> ABOUT THIS TASK: Copy each of the following lines word for word.

━━━ DATA FOR THE TASK

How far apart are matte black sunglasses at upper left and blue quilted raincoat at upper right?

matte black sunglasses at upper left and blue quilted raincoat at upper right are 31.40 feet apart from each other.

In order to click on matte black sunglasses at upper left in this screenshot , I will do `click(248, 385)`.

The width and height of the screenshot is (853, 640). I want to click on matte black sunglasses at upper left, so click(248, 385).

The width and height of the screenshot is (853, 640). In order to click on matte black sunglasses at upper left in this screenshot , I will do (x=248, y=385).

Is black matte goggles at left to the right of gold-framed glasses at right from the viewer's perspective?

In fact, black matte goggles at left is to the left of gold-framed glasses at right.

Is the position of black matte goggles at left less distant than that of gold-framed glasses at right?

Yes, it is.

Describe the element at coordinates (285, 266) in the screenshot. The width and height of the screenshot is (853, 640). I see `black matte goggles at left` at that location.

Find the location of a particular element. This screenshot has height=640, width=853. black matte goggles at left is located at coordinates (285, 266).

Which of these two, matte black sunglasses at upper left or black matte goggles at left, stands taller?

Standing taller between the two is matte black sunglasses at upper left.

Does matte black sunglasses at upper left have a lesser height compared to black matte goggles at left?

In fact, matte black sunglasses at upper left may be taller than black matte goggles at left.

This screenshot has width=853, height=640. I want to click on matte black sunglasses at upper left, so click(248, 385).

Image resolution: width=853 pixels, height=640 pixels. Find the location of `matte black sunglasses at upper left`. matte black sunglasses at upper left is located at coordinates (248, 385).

━━━━━━

> ANSWER FOR THE TASK:
How far apart are matte black sunglasses at upper left and blue quilted raincoat at upper right?

matte black sunglasses at upper left and blue quilted raincoat at upper right are 31.40 feet apart from each other.

In order to click on matte black sunglasses at upper left in this screenshot , I will do `click(248, 385)`.

The width and height of the screenshot is (853, 640). I want to click on matte black sunglasses at upper left, so click(248, 385).

The width and height of the screenshot is (853, 640). In order to click on matte black sunglasses at upper left in this screenshot , I will do (x=248, y=385).

Is black matte goggles at left to the right of gold-framed glasses at right from the viewer's perspective?

In fact, black matte goggles at left is to the left of gold-framed glasses at right.

Is the position of black matte goggles at left less distant than that of gold-framed glasses at right?

Yes, it is.

Describe the element at coordinates (285, 266) in the screenshot. The width and height of the screenshot is (853, 640). I see `black matte goggles at left` at that location.

Find the location of a particular element. This screenshot has height=640, width=853. black matte goggles at left is located at coordinates (285, 266).

Which of these two, matte black sunglasses at upper left or black matte goggles at left, stands taller?

Standing taller between the two is matte black sunglasses at upper left.

Does matte black sunglasses at upper left have a lesser height compared to black matte goggles at left?

In fact, matte black sunglasses at upper left may be taller than black matte goggles at left.

This screenshot has width=853, height=640. I want to click on matte black sunglasses at upper left, so click(248, 385).

Image resolution: width=853 pixels, height=640 pixels. Find the location of `matte black sunglasses at upper left`. matte black sunglasses at upper left is located at coordinates (248, 385).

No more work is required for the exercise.